→ DATA EXCERPT
*-*-*
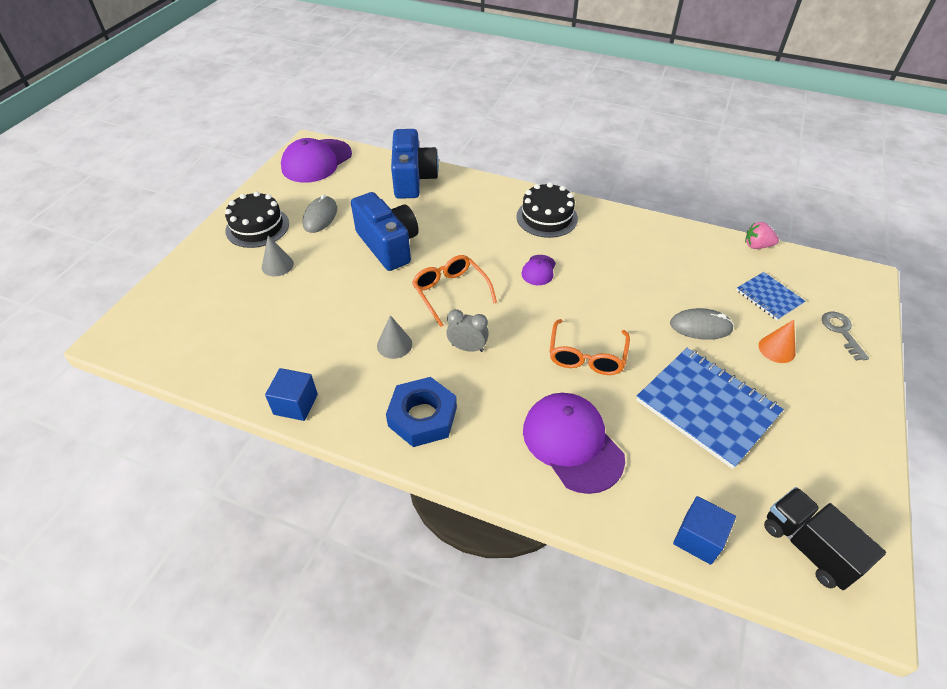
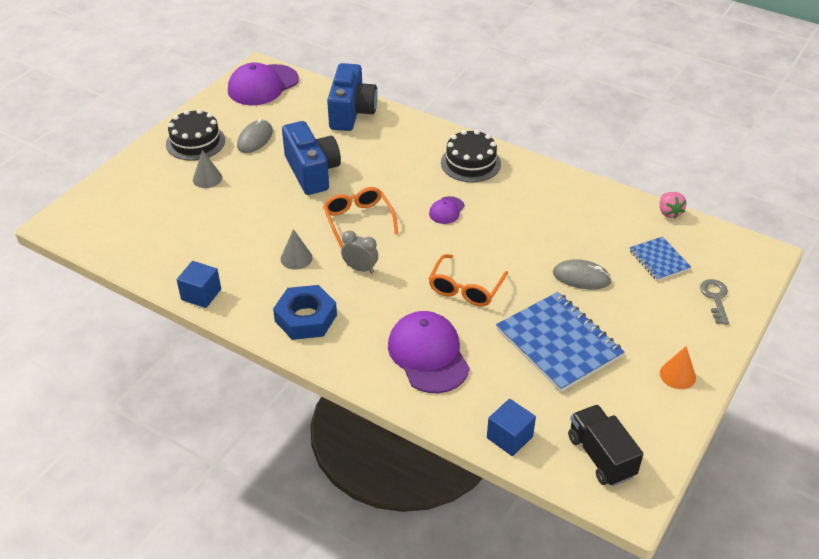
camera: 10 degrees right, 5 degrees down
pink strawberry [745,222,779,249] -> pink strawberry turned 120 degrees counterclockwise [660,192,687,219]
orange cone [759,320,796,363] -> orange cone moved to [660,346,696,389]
*-*-*
→ WHAT YOU SHOULD DO
Keep only the lines of the listing that contain the word "degrees", and copy them.

→ TASK RESULT
camera: 10 degrees right, 5 degrees down
pink strawberry [745,222,779,249] -> pink strawberry turned 120 degrees counterclockwise [660,192,687,219]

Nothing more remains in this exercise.